● **Entries provided**
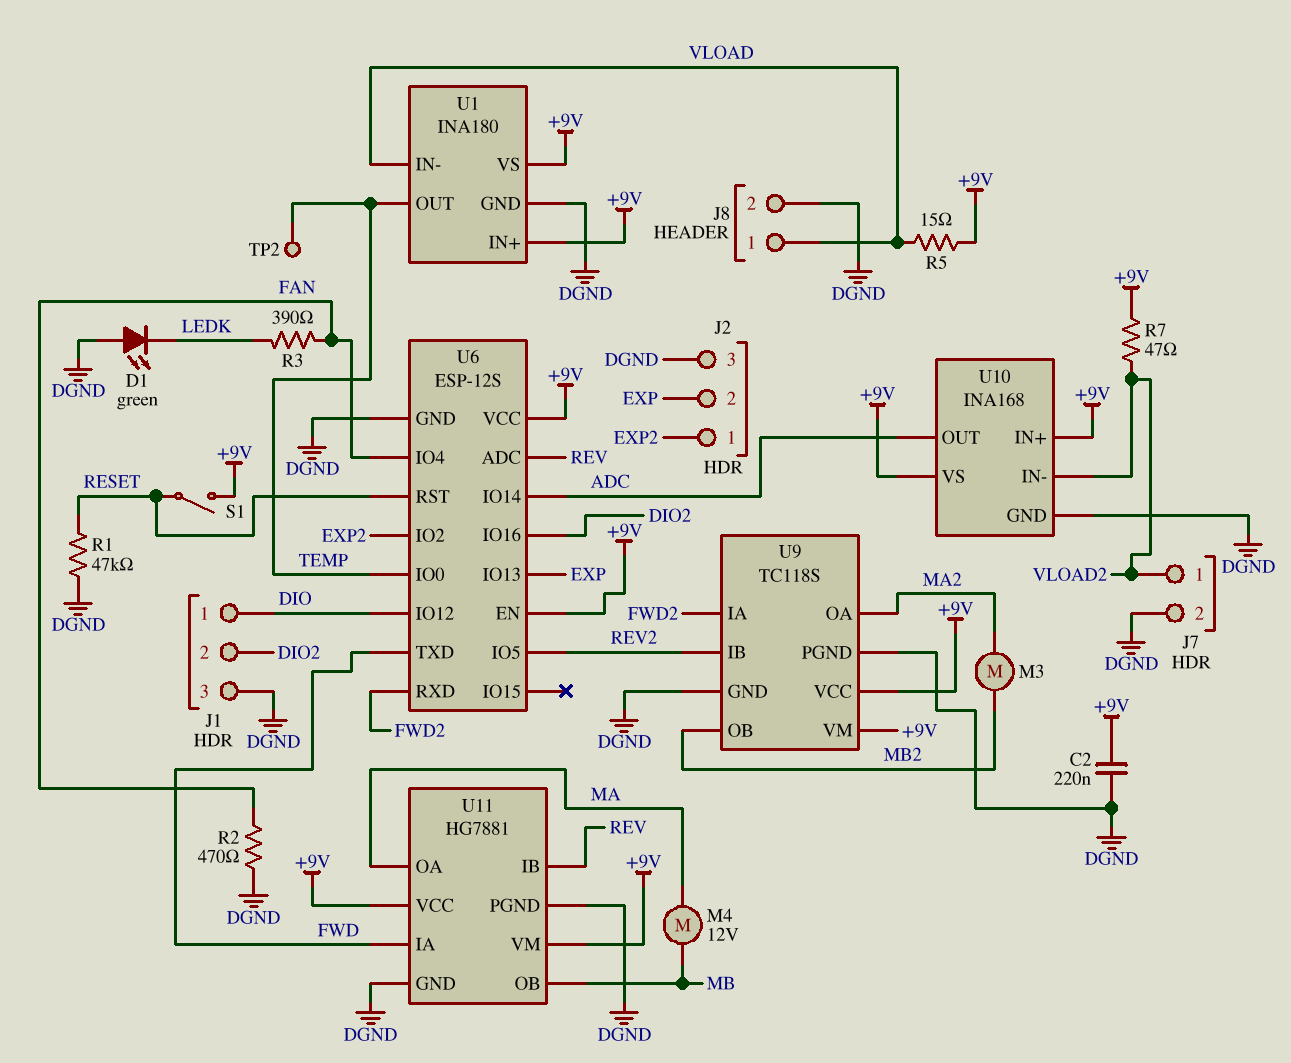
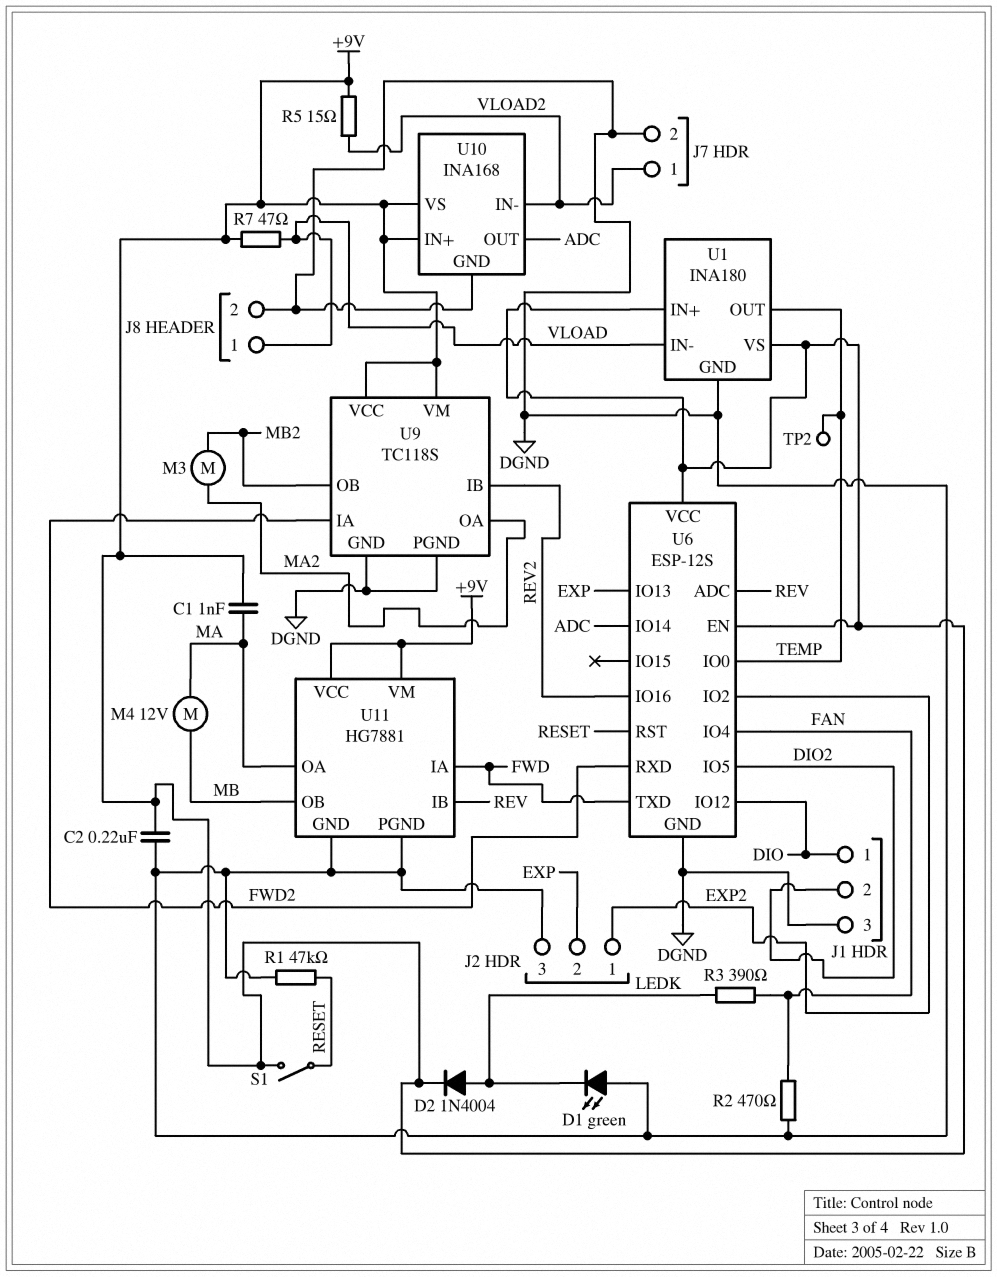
C1: none -> 1nF (+9V, MA)
D2: none -> diode 1N4004 (A LEDK, K +9V)
R5: 15 (+9V, VLOAD) -> 15 (+9V, VLOAD2)
R7: 47 (+9V, VLOAD2) -> 47 (+9V, VLOAD)
U6 pin IO5: REV2 -> DIO2
U6 pin IO16: DIO2 -> REV2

● **Problem details**
The reply should hold every line of the material above, unchanged, and no pictures.

● **Written response**
C1: none -> 1nF (+9V, MA)
D2: none -> diode 1N4004 (A LEDK, K +9V)
R5: 15 (+9V, VLOAD) -> 15 (+9V, VLOAD2)
R7: 47 (+9V, VLOAD2) -> 47 (+9V, VLOAD)
U6 pin IO5: REV2 -> DIO2
U6 pin IO16: DIO2 -> REV2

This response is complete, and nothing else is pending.